### What you need to do
For every line that contains the string "brown", pull that line out of the material below.

### Information
---*---
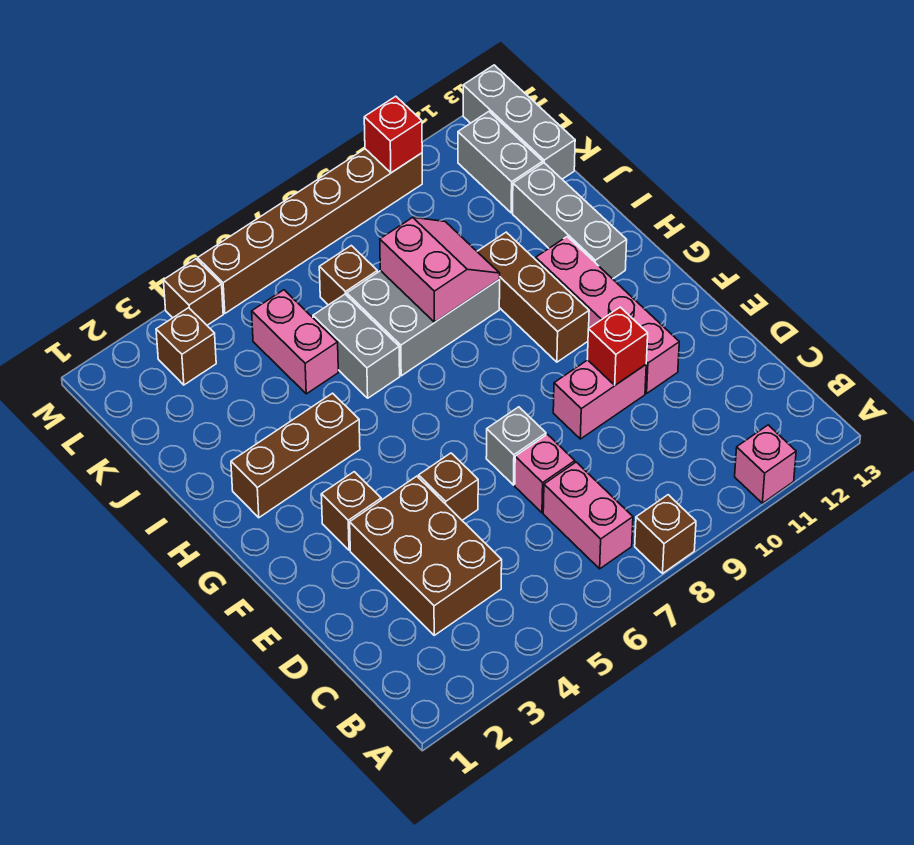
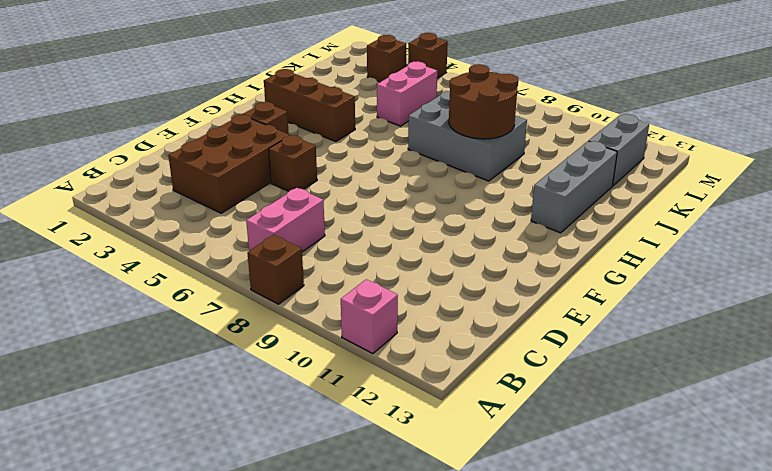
brown round brick I8:J9 level 2 -> pink slope I8:J9 level 2 top 8
none -> pink brick D7 level 1
none -> grey brick E7 level 1
none -> pink brick E9:E10 level 1

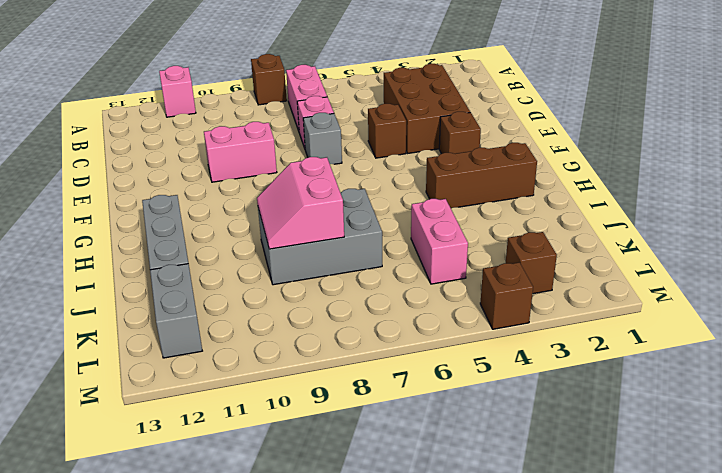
none -> pink brick E11:H11 level 1
none -> brown brick G10:I10 level 1
none -> grey brick I6:J6 level 1

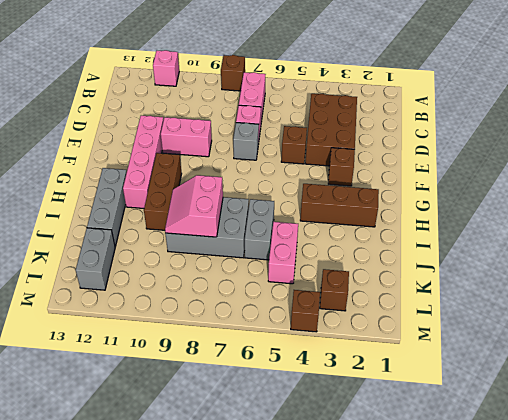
none -> brown brick K7 level 1
none -> grey brick K13:M13 level 1
none -> brown brick M5:M10 level 1

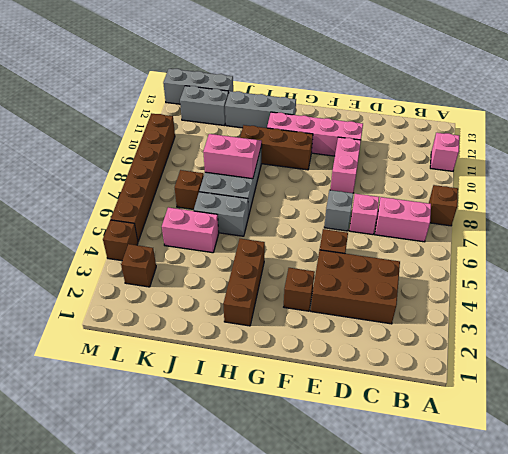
none -> red brick E10 level 2
none -> red brick M10 level 2

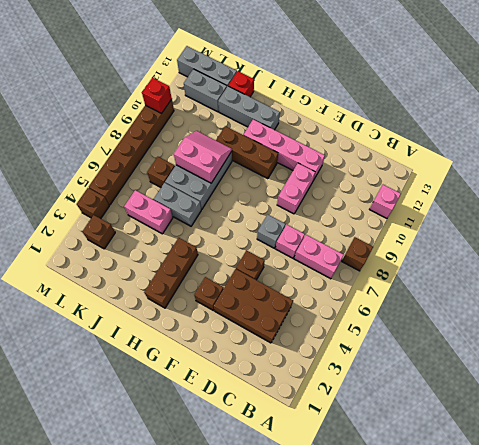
red brick J13 level 1 -> red brick E10 level 2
---*---
### Result of the task
brown round brick I8:J9 level 2 -> pink slope I8:J9 level 2 top 8
none -> brown brick G10:I10 level 1
none -> brown brick K7 level 1
none -> brown brick M5:M10 level 1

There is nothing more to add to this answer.